> Task prompt:
Go through the data below and return each line where the string "purple" appears.

[Provided data Boundary: Start]

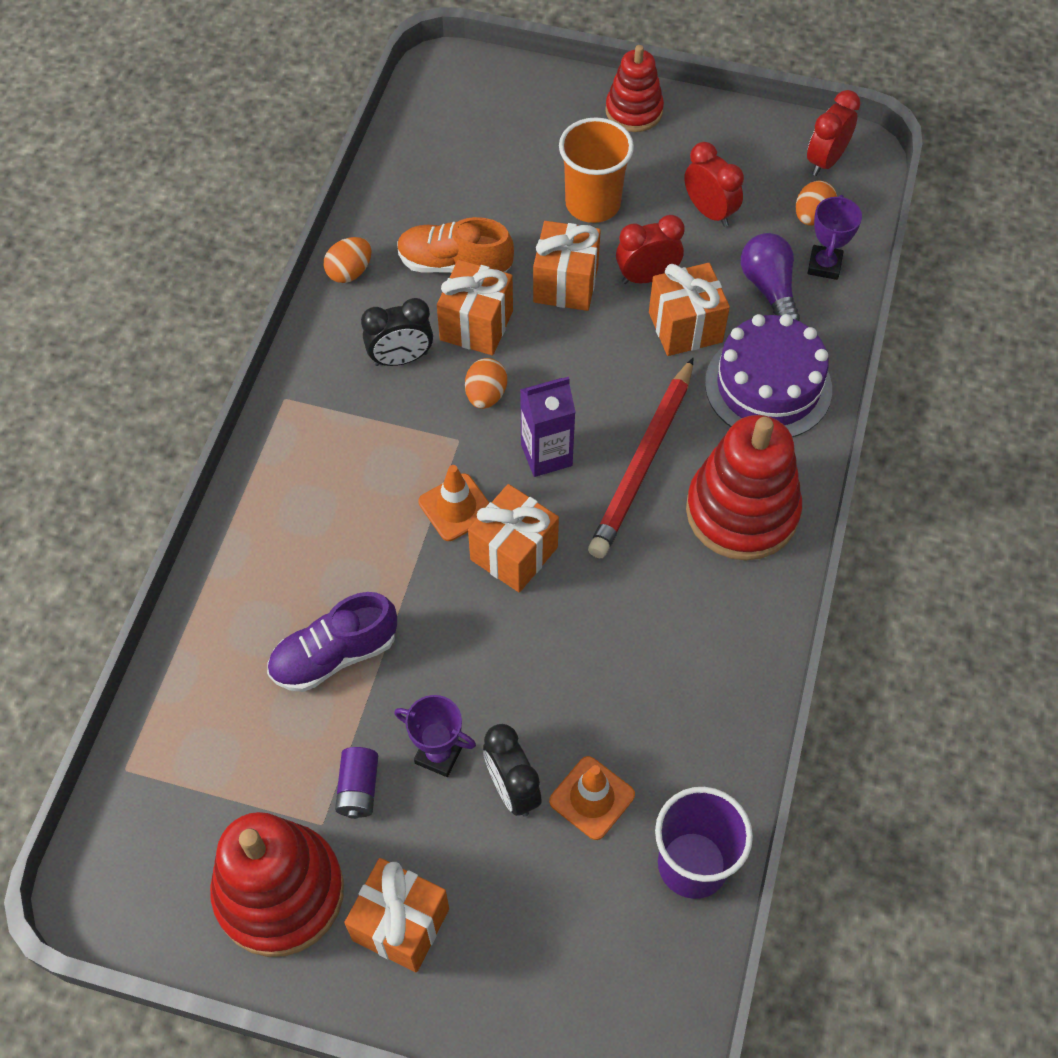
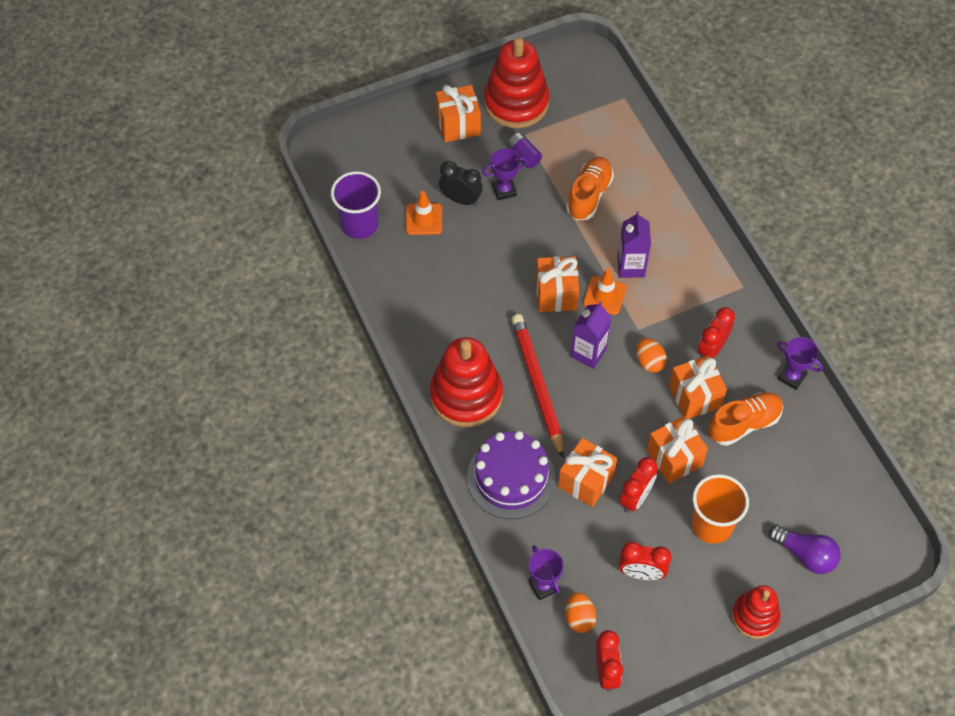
camera: 140 degrees right, 0 degrees up
(334, 655) = (589, 195): purple shoe -> orange shoe
(349, 272) = (792, 377): orange egg -> purple trophy
(386, 519) = (631, 266): none -> purple carton
(400, 359) = (711, 349): black clock -> red clock
(769, 288) = (562, 543): purple light bulb -> purple light bulb (805, 555)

[Provided data Boundary: End]

> Written reply:
(334, 655) = (589, 195): purple shoe -> orange shoe
(349, 272) = (792, 377): orange egg -> purple trophy
(386, 519) = (631, 266): none -> purple carton
(769, 288) = (562, 543): purple light bulb -> purple light bulb (805, 555)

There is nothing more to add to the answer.